(Dataset excerpts)

#####

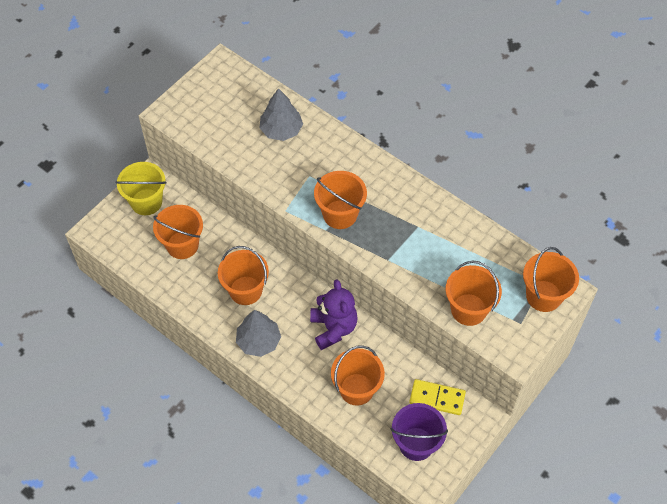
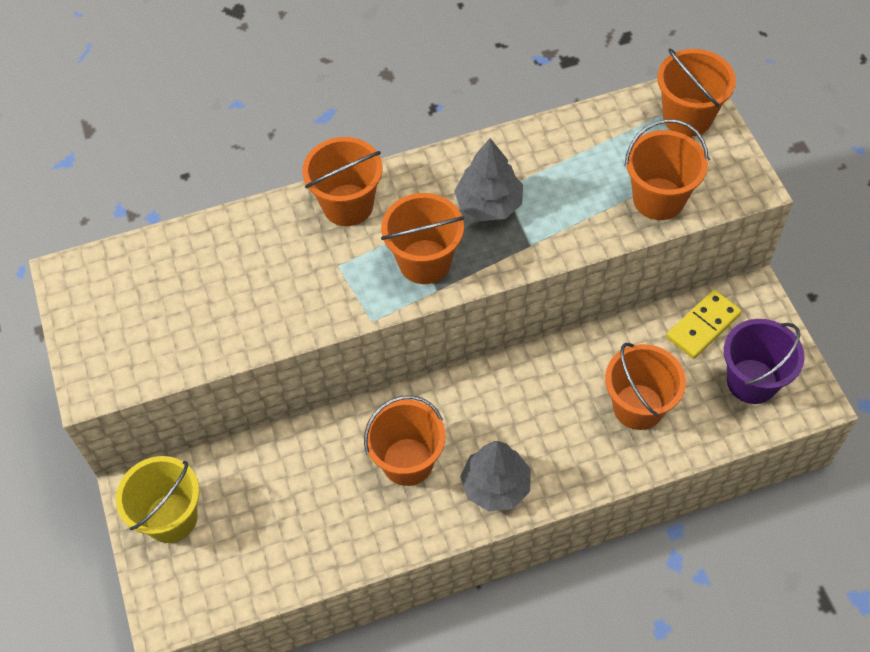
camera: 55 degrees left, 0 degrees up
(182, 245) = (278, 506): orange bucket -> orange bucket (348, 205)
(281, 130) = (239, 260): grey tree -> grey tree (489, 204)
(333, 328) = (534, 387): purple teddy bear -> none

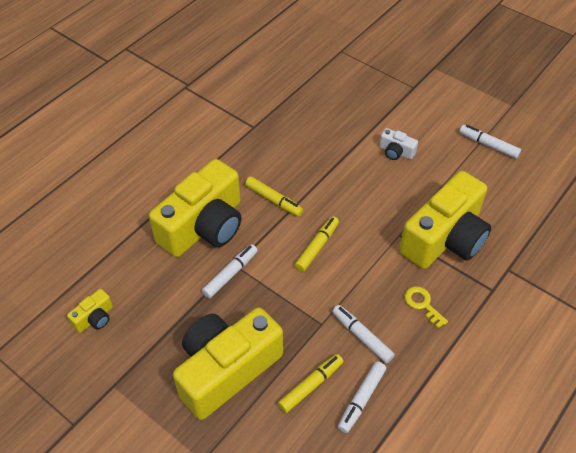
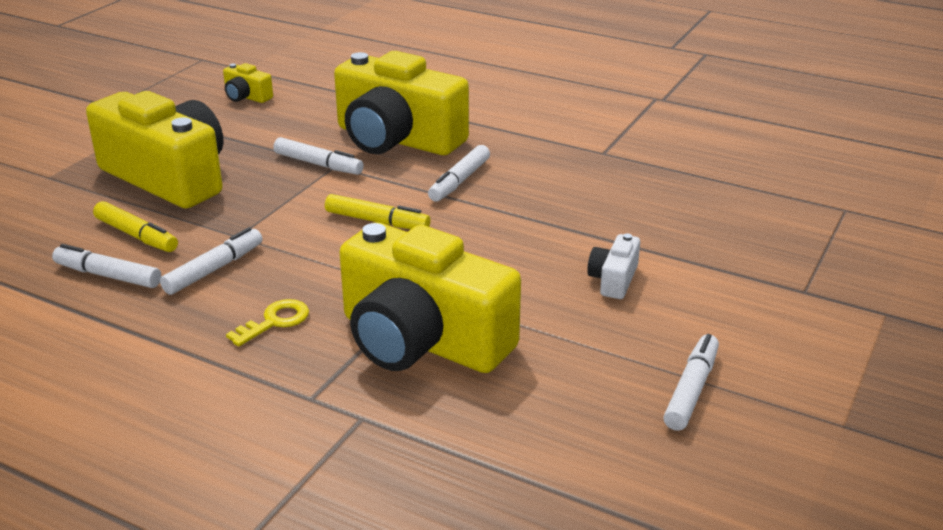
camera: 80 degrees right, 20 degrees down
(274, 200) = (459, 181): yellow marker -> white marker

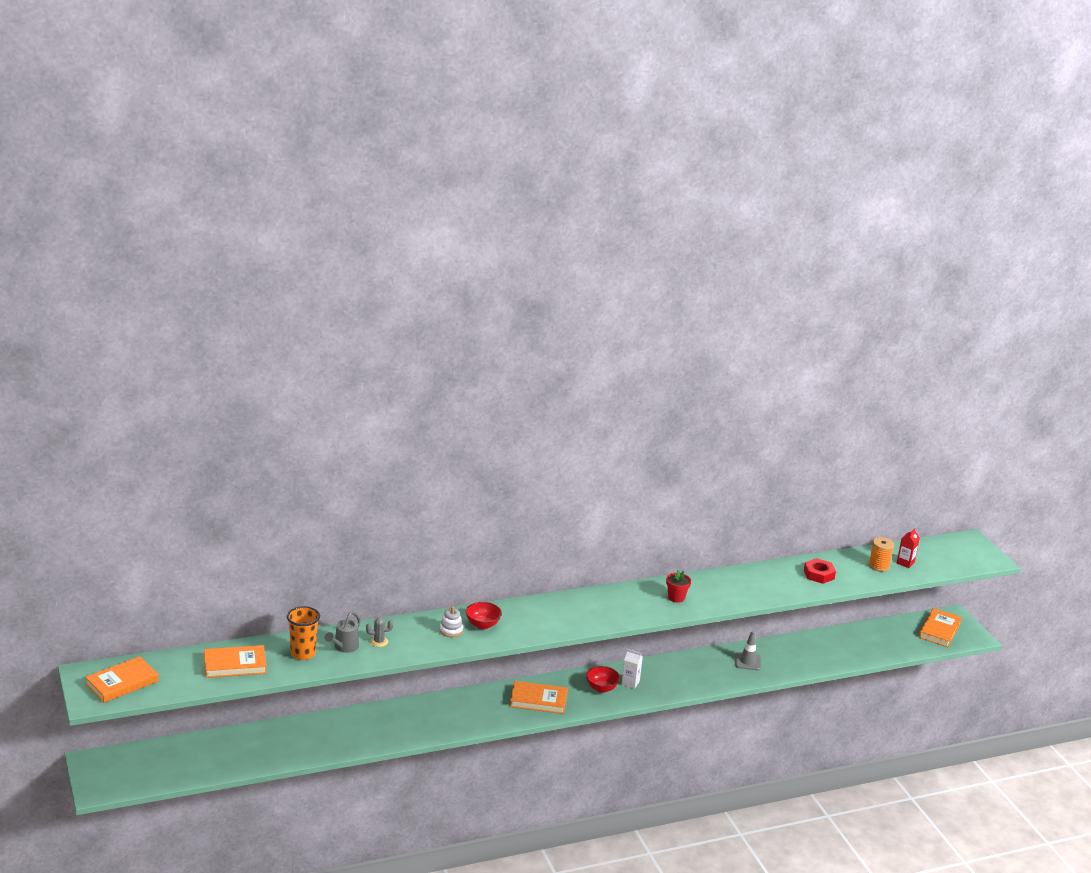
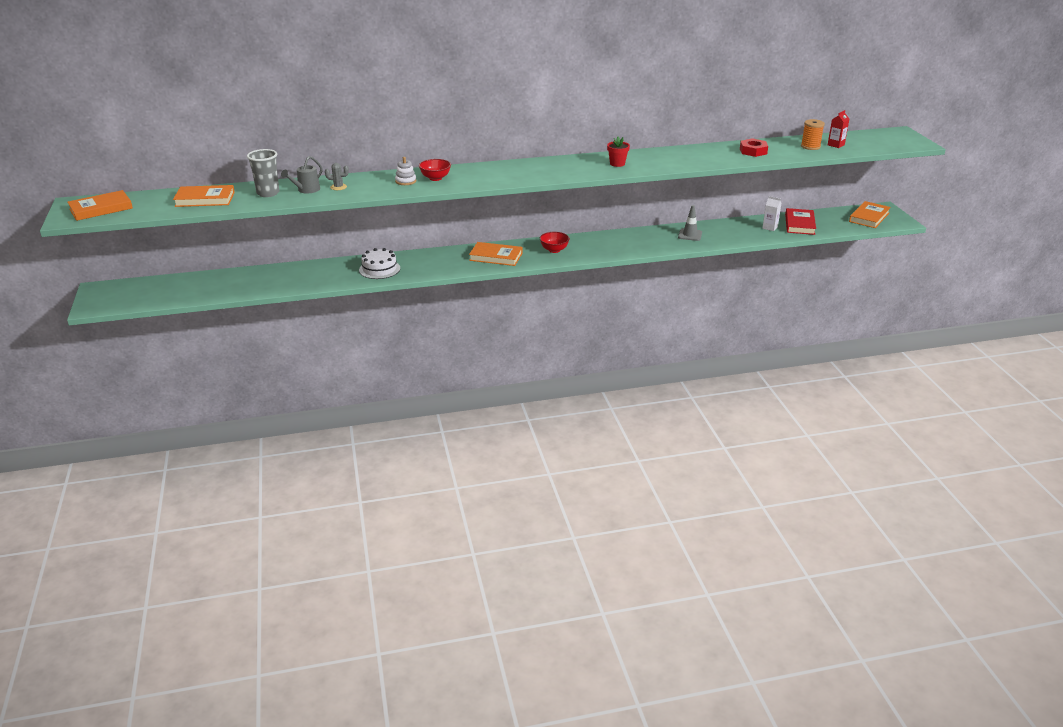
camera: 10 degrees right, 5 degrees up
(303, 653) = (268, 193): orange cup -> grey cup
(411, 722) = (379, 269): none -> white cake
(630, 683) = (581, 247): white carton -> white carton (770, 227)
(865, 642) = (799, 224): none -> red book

#####

WORK TO BE COMPLETED: Where an image appears in the data, skip it, and return the rest verbatim.

TASK ANSWER:
camera: 55 degrees left, 0 degrees up
(182, 245) = (278, 506): orange bucket -> orange bucket (348, 205)
(281, 130) = (239, 260): grey tree -> grey tree (489, 204)
(333, 328) = (534, 387): purple teddy bear -> none

camera: 80 degrees right, 20 degrees down
(274, 200) = (459, 181): yellow marker -> white marker

camera: 10 degrees right, 5 degrees up
(303, 653) = (268, 193): orange cup -> grey cup
(411, 722) = (379, 269): none -> white cake
(630, 683) = (581, 247): white carton -> white carton (770, 227)
(865, 642) = (799, 224): none -> red book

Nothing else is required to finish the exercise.